WHAT IS REQUIRED:
Every line below between the line holding "building: none -> [408,153,531,221]" and the line holding "building: [141,352,277,437] -> none", inclusive, should be repeated exactly, and all other lines omitted.

[Opening DATA EXTRACTS section]

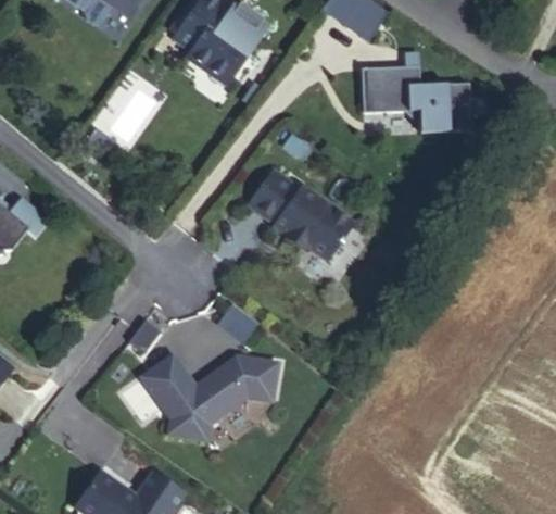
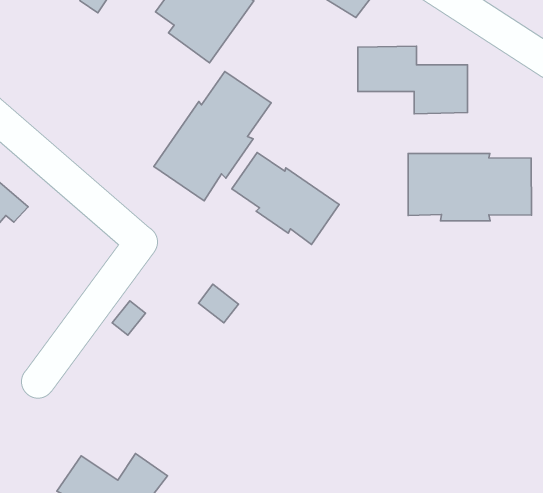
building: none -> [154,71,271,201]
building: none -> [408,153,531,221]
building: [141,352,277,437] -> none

[Closing DATA EXTRACTS section]
[Opening DATA EXTRACTS section]

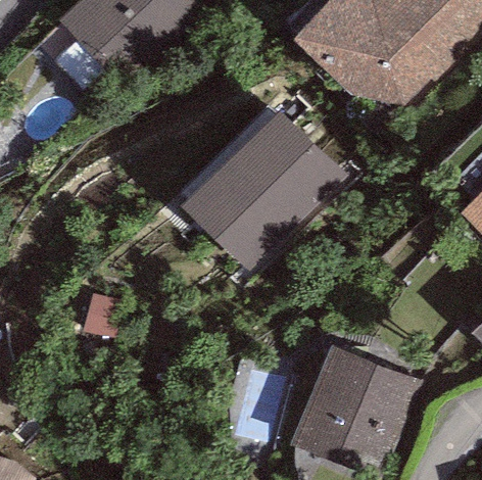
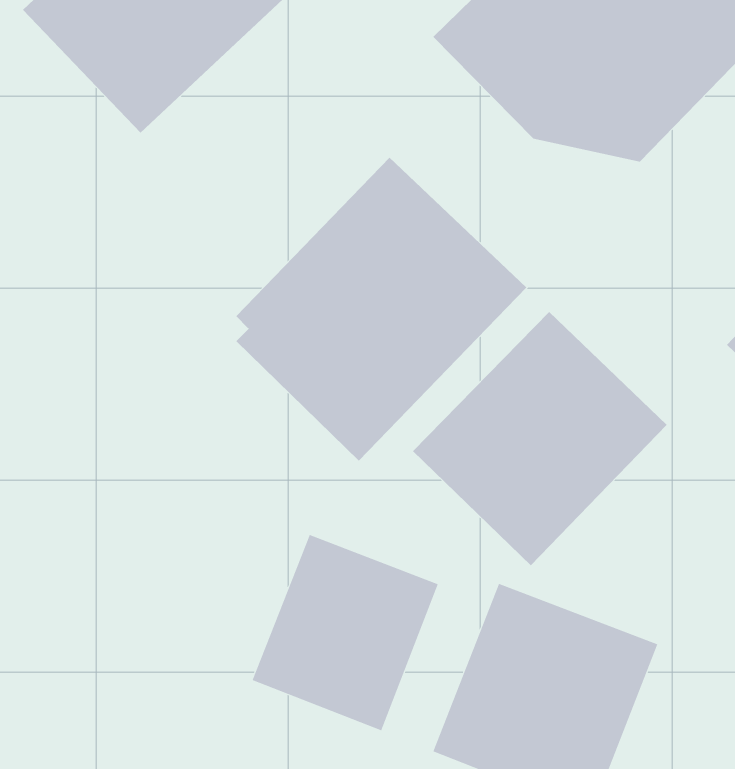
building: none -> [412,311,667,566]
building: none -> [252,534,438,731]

[Closing DATA EXTRACTS section]

RESPONSE TO THE TASK:
building: none -> [408,153,531,221]
building: [141,352,277,437] -> none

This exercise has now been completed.